■ WHAT THE TASK ASKS ■
Print, exactly as written, the line in the entries below that contains "[(516,119),(508,123),(514,135),(522,130),(516,119)]" and every line after it up to and including the last. Omit pictures.

* * *

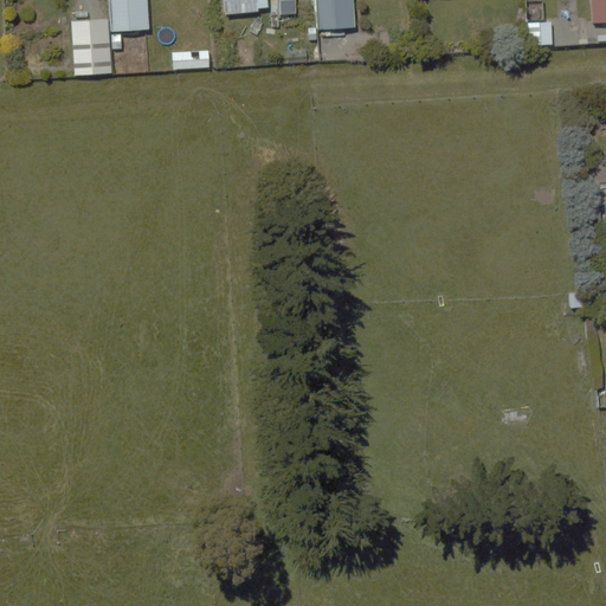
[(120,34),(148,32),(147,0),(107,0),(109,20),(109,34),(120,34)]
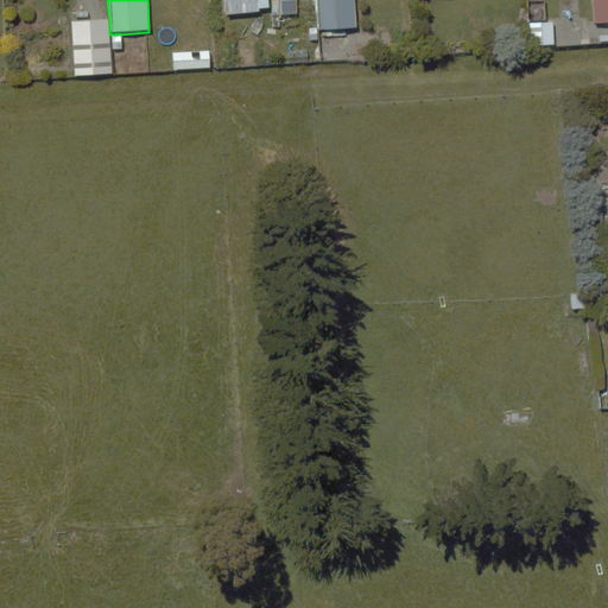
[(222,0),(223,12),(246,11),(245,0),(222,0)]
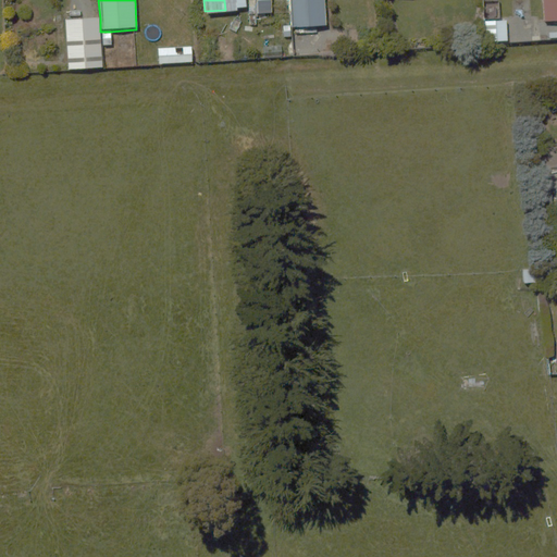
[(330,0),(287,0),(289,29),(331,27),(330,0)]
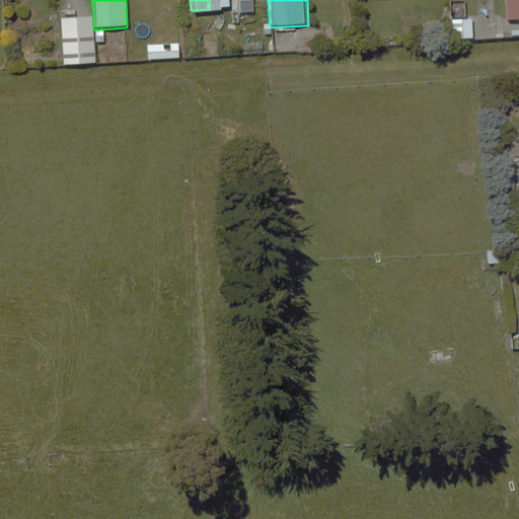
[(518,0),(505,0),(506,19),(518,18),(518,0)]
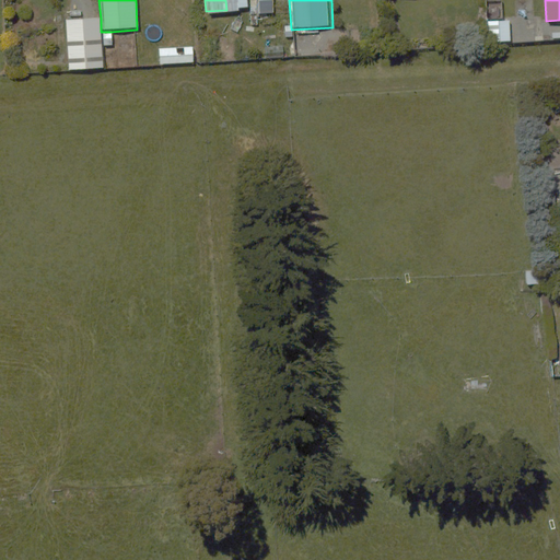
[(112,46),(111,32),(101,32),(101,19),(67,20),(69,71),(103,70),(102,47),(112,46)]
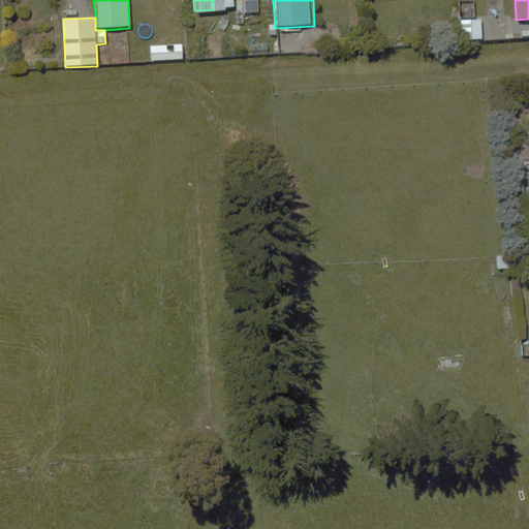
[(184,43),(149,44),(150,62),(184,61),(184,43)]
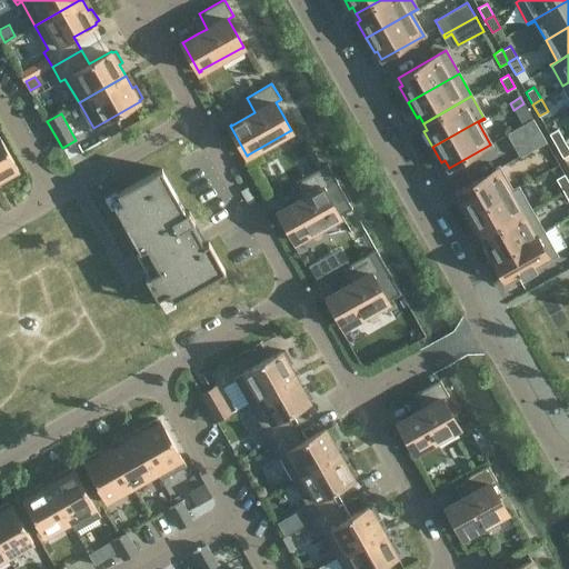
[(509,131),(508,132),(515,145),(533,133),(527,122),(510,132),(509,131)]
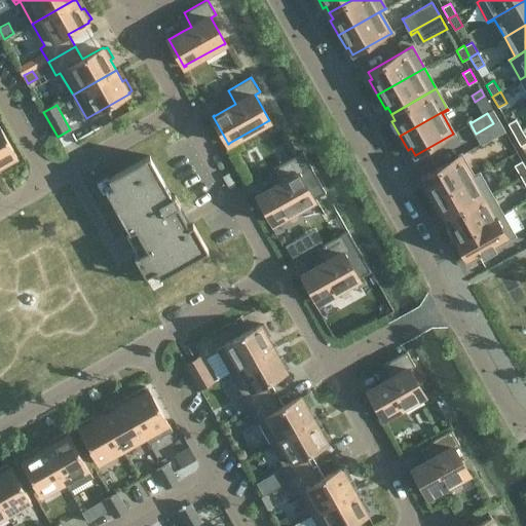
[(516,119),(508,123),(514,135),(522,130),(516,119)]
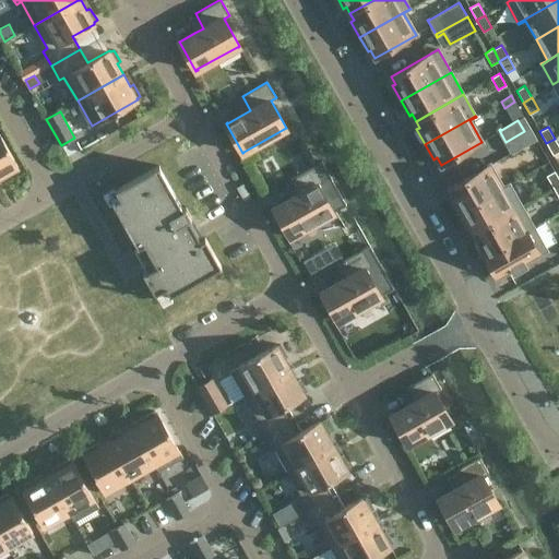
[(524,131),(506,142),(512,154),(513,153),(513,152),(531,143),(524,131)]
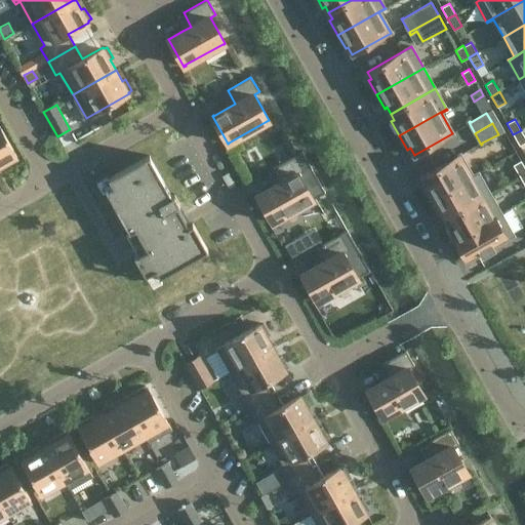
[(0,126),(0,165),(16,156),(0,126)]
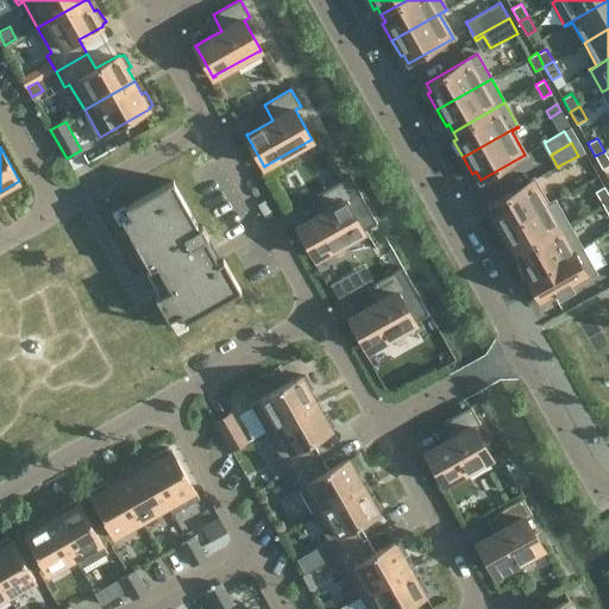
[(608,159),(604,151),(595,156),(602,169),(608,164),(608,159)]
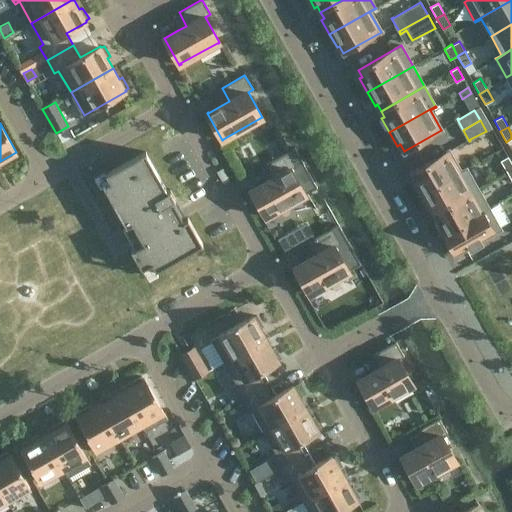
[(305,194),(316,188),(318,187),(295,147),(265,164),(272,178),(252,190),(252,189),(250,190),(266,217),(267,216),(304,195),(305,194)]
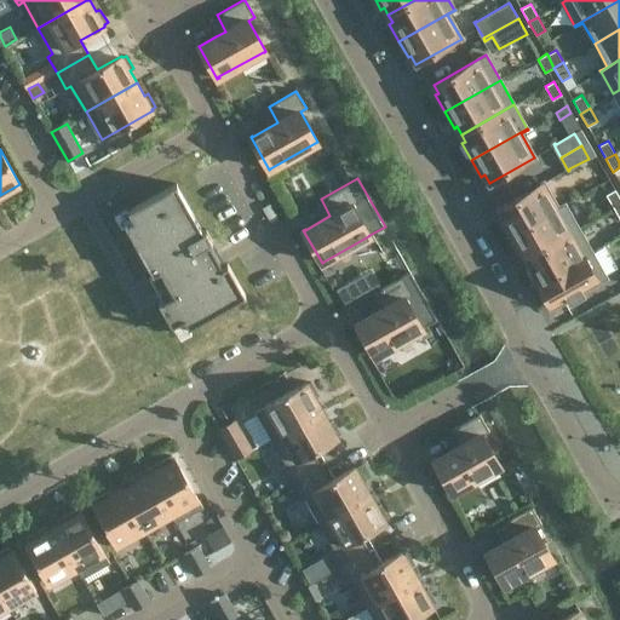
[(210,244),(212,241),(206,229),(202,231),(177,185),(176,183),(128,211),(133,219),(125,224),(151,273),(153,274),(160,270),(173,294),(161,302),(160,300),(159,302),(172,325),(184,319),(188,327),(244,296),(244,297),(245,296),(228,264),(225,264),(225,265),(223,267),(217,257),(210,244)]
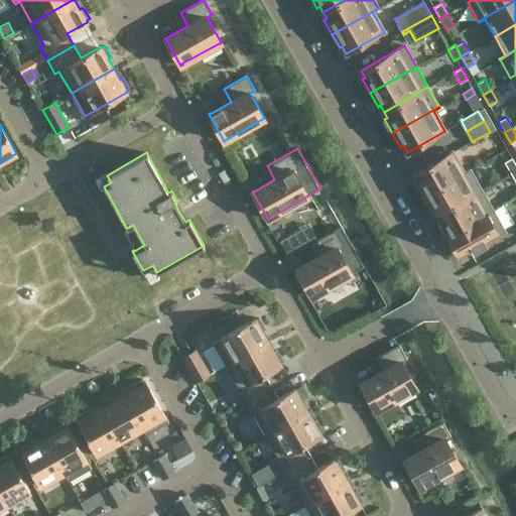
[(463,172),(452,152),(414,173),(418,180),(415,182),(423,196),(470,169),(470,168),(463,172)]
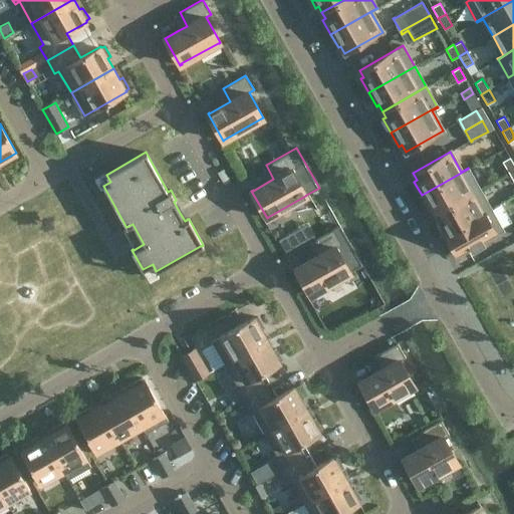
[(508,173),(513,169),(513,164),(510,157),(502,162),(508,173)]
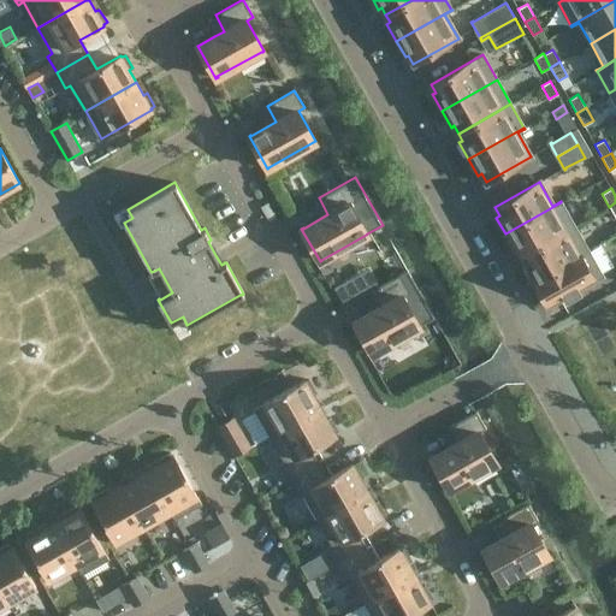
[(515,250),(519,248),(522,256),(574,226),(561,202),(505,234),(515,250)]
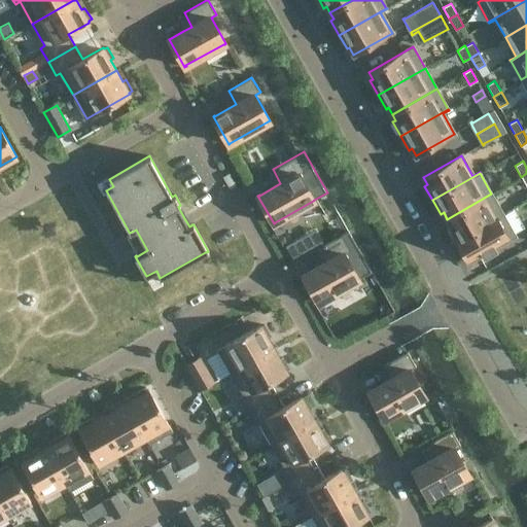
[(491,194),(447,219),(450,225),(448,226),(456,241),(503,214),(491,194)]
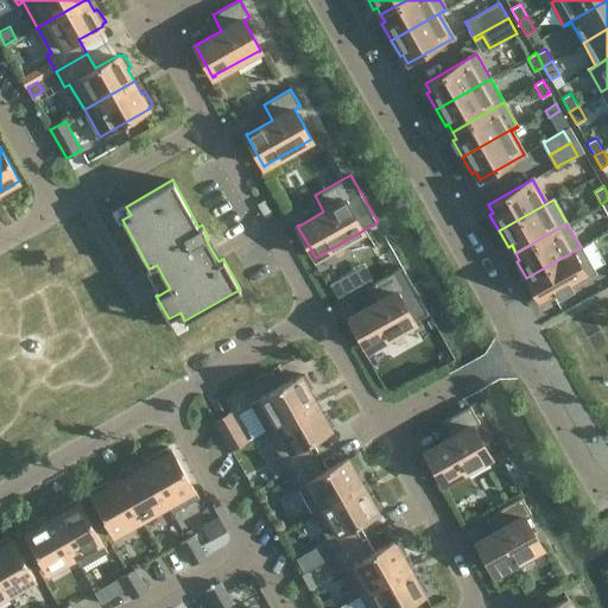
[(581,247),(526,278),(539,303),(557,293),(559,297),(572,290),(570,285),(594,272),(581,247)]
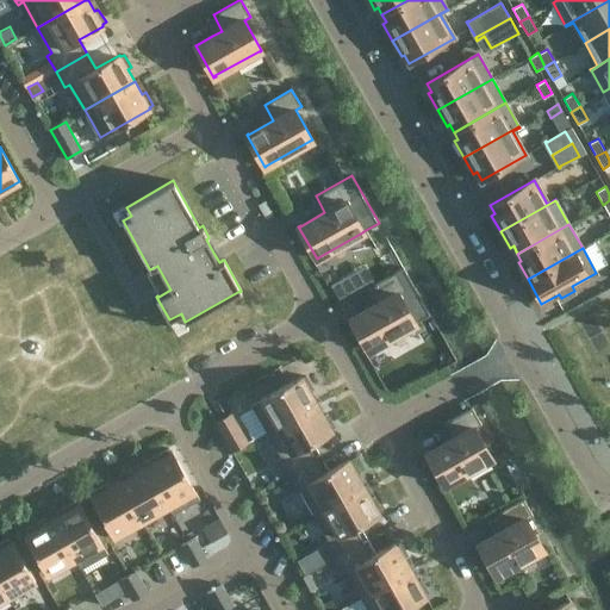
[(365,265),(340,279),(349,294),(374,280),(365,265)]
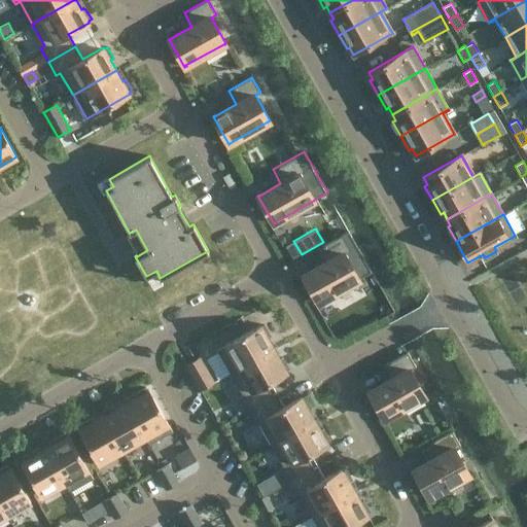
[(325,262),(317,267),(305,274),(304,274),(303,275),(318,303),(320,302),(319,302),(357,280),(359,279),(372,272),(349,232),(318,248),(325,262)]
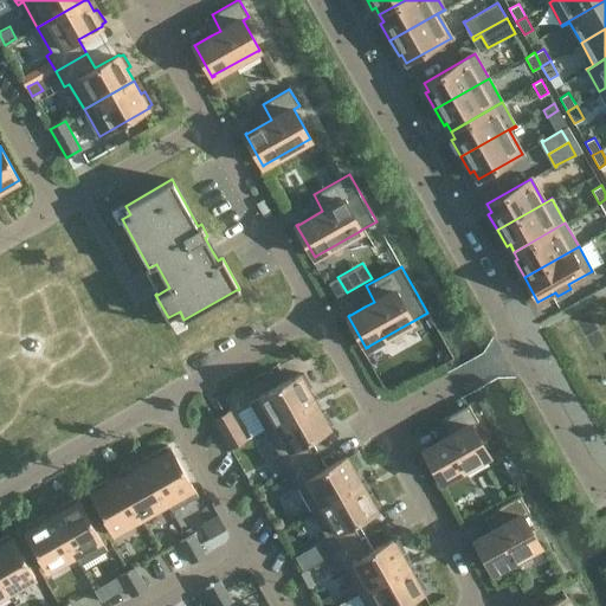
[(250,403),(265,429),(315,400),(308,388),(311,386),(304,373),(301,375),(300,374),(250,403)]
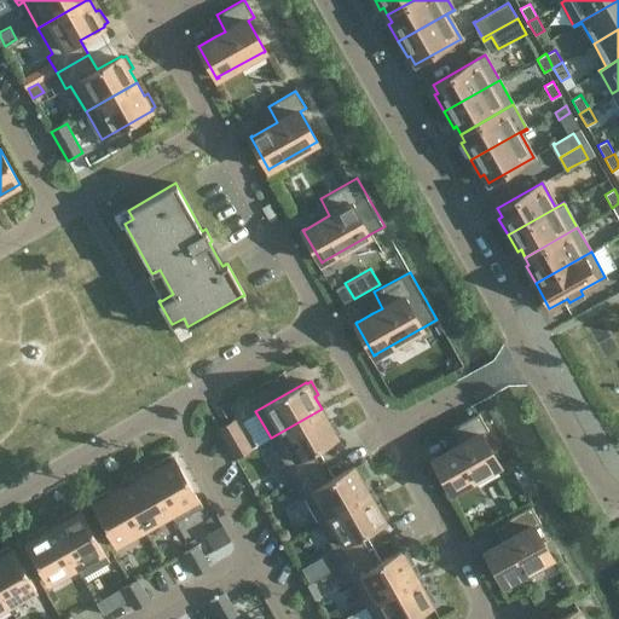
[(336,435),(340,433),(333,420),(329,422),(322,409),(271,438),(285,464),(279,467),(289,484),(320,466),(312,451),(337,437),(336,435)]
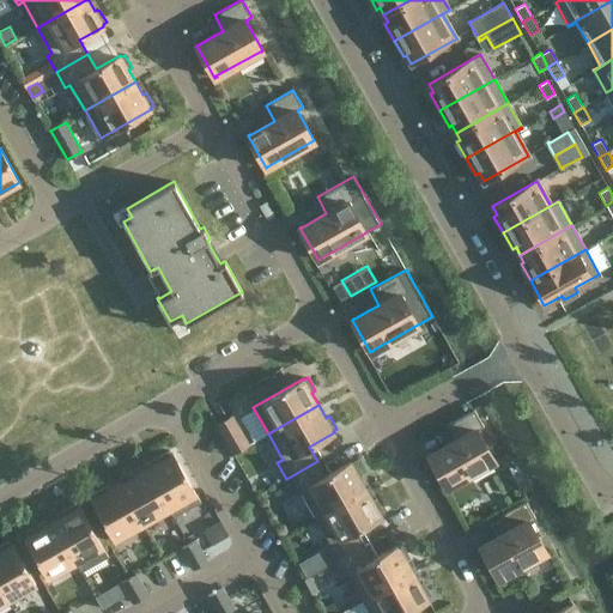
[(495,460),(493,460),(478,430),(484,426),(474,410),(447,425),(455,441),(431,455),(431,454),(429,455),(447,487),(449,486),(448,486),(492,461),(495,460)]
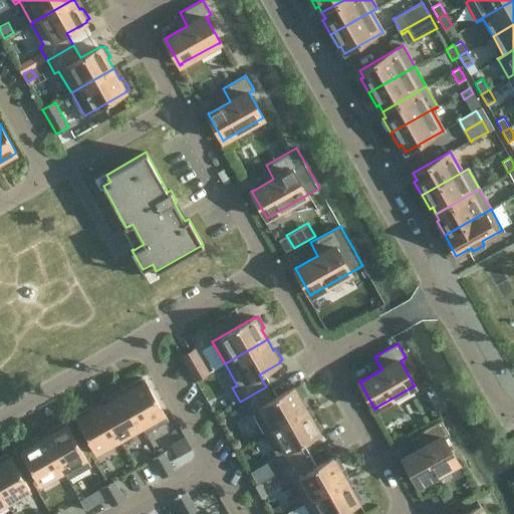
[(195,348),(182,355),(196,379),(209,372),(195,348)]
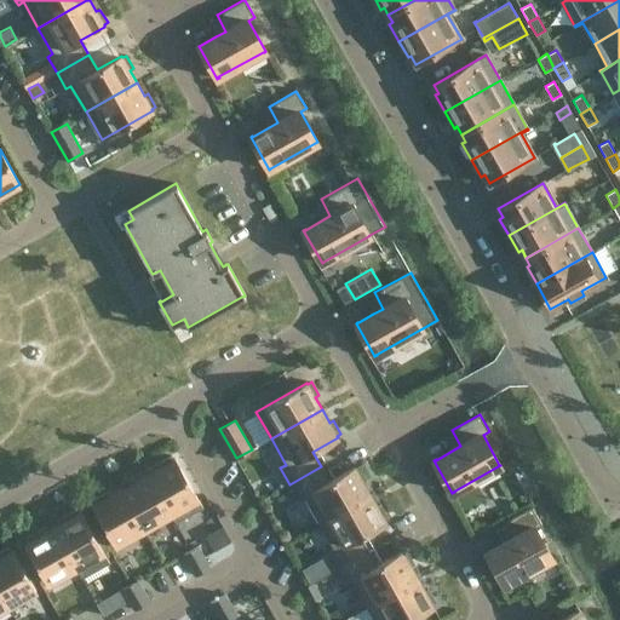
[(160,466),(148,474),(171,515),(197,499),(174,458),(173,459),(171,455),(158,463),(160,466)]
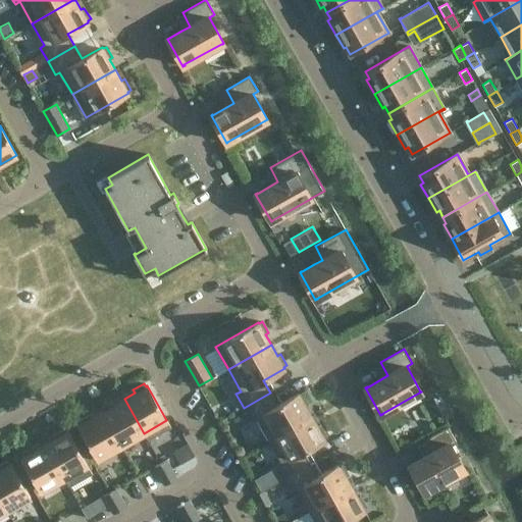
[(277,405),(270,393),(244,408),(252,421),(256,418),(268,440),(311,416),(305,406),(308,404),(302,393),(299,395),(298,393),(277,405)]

* * *

■ ANSWER SECTION ■
[(516,119),(508,123),(514,135),(522,130),(516,119)]
[(524,131),(506,142),(512,154),(513,153),(513,152),(531,143),(524,131)]
[(0,126),(0,165),(16,156),(0,126)]
[(608,159),(604,151),(595,156),(602,169),(608,164),(608,159)]
[(305,194),(316,188),(318,187),(295,147),(265,164),(272,178),(252,190),(252,189),(250,190),(266,217),(267,216),(304,195),(305,194)]
[(210,244),(212,241),(206,229),(202,231),(177,185),(176,183),(128,211),(133,219),(125,224),(151,273),(153,274),(160,270),(173,294),(161,302),(160,300),(159,302),(172,325),(184,319),(188,327),(244,296),(244,297),(245,296),(228,264),(225,264),(225,265),(223,267),(217,257),(210,244)]
[(463,172),(452,152),(414,173),(418,180),(415,182),(423,196),(470,169),(470,168),(463,172)]
[(508,173),(513,169),(513,164),(510,157),(502,162),(508,173)]
[(515,250),(519,248),(522,256),(574,226),(561,202),(505,234),(515,250)]
[(491,194),(447,219),(450,225),(448,226),(456,241),(503,214),(491,194)]
[(581,247),(526,278),(539,303),(557,293),(559,297),(572,290),(570,285),(594,272),(581,247)]
[(365,265),(340,279),(349,294),(374,280),(365,265)]
[(325,262),(317,267),(305,274),(304,274),(303,275),(318,303),(320,302),(319,302),(357,280),(359,279),(372,272),(349,232),(318,248),(325,262)]
[(250,403),(265,429),(315,400),(308,388),(311,386),(304,373),(301,375),(300,374),(250,403)]
[(336,435),(340,433),(333,420),(329,422),(322,409),(271,438),(285,464),(279,467),(289,484),(320,466),(312,451),(337,437),(336,435)]
[(495,460),(493,460),(478,430),(484,426),(474,410),(447,425),(455,441),(431,455),(431,454),(429,455),(447,487),(449,486),(448,486),(492,461),(495,460)]
[(195,348),(182,355),(196,379),(209,372),(195,348)]
[(160,466),(148,474),(171,515),(197,499),(174,458),(173,459),(171,455),(158,463),(160,466)]
[(277,405),(270,393),(244,408),(252,421),(256,418),(268,440),(311,416),(305,406),(308,404),(302,393),(299,395),(298,393),(277,405)]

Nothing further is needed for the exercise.